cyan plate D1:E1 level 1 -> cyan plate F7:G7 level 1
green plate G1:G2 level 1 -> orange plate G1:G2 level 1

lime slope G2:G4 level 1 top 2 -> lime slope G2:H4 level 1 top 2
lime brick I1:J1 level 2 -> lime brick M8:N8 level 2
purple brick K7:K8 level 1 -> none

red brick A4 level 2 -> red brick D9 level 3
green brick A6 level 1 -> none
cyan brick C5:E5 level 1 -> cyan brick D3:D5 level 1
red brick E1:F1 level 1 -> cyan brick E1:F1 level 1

══════

■ **Exercise**:
Repeat the data in its entirety, exactly as written.

■ **Answer to this task**:
cyan plate D1:E1 level 1 -> cyan plate F7:G7 level 1
green plate G1:G2 level 1 -> orange plate G1:G2 level 1

lime slope G2:G4 level 1 top 2 -> lime slope G2:H4 level 1 top 2
lime brick I1:J1 level 2 -> lime brick M8:N8 level 2
purple brick K7:K8 level 1 -> none

red brick A4 level 2 -> red brick D9 level 3
green brick A6 level 1 -> none
cyan brick C5:E5 level 1 -> cyan brick D3:D5 level 1
red brick E1:F1 level 1 -> cyan brick E1:F1 level 1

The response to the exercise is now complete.